Given data
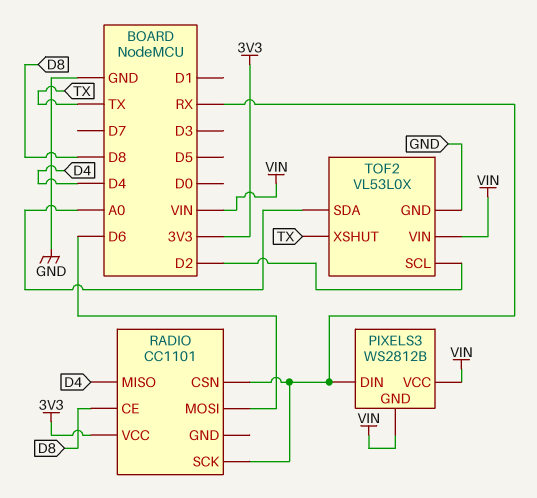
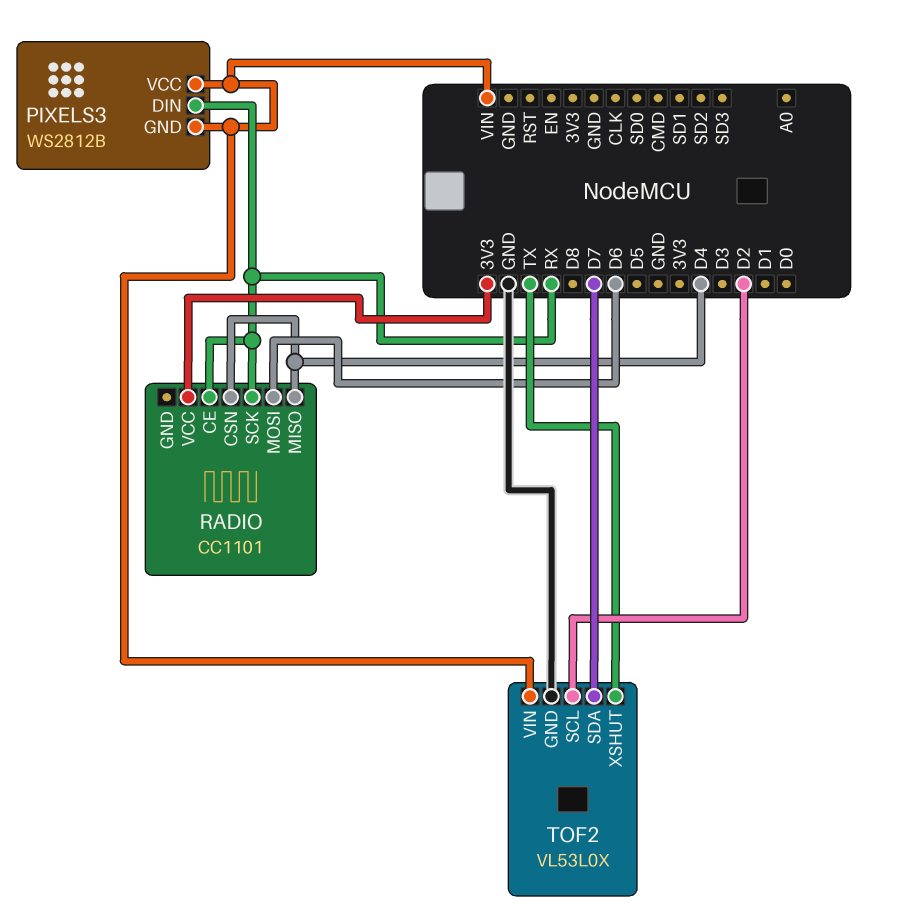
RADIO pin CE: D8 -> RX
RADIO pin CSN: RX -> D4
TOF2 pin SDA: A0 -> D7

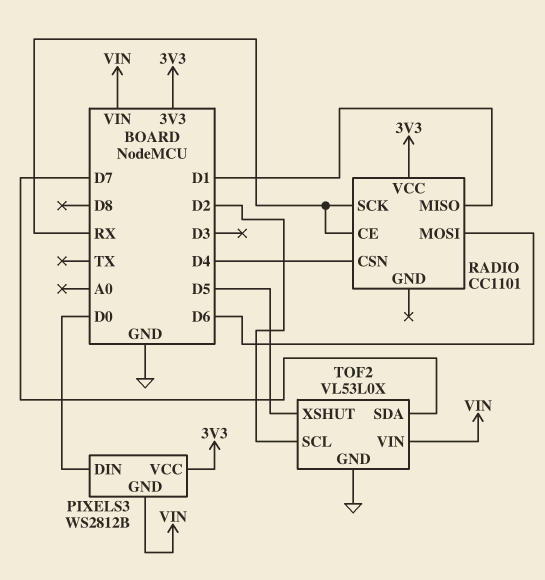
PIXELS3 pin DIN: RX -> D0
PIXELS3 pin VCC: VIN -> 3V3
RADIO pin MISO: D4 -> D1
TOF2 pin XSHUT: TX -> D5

Task objective
Repeat all entries exactly. Skip the pictures.

Result below
RADIO pin CE: D8 -> RX
RADIO pin CSN: RX -> D4
TOF2 pin SDA: A0 -> D7

PIXELS3 pin DIN: RX -> D0
PIXELS3 pin VCC: VIN -> 3V3
RADIO pin MISO: D4 -> D1
TOF2 pin XSHUT: TX -> D5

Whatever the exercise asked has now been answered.